**Data extracts**
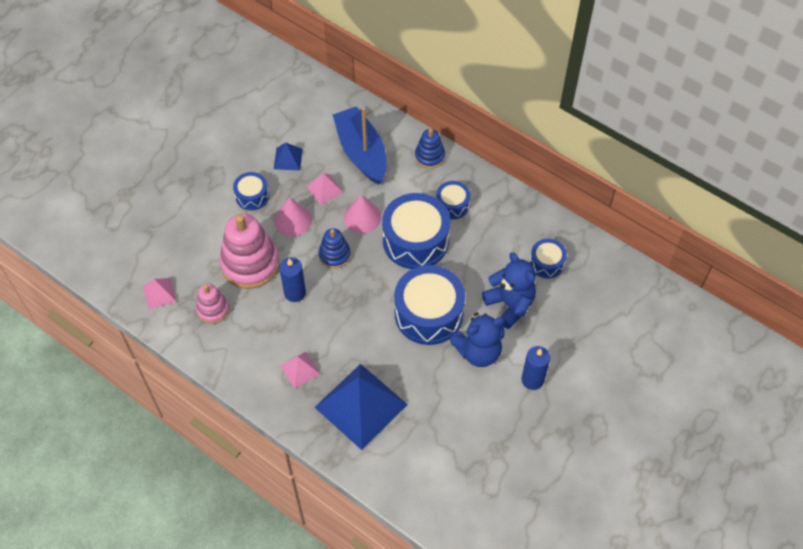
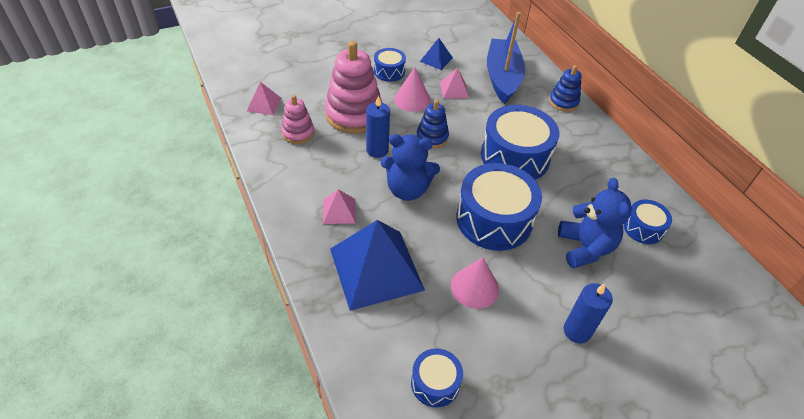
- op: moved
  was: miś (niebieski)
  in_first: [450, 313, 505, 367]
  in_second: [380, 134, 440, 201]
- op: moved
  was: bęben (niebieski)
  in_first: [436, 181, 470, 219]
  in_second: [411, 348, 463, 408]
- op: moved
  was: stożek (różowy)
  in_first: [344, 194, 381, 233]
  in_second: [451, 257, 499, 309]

**Exercise requirements**
The expected answer is the listing above, duplicated exactly, with its pictures removed.

**Written response**
- op: moved
  was: miś (niebieski)
  in_first: [450, 313, 505, 367]
  in_second: [380, 134, 440, 201]
- op: moved
  was: bęben (niebieski)
  in_first: [436, 181, 470, 219]
  in_second: [411, 348, 463, 408]
- op: moved
  was: stożek (różowy)
  in_first: [344, 194, 381, 233]
  in_second: [451, 257, 499, 309]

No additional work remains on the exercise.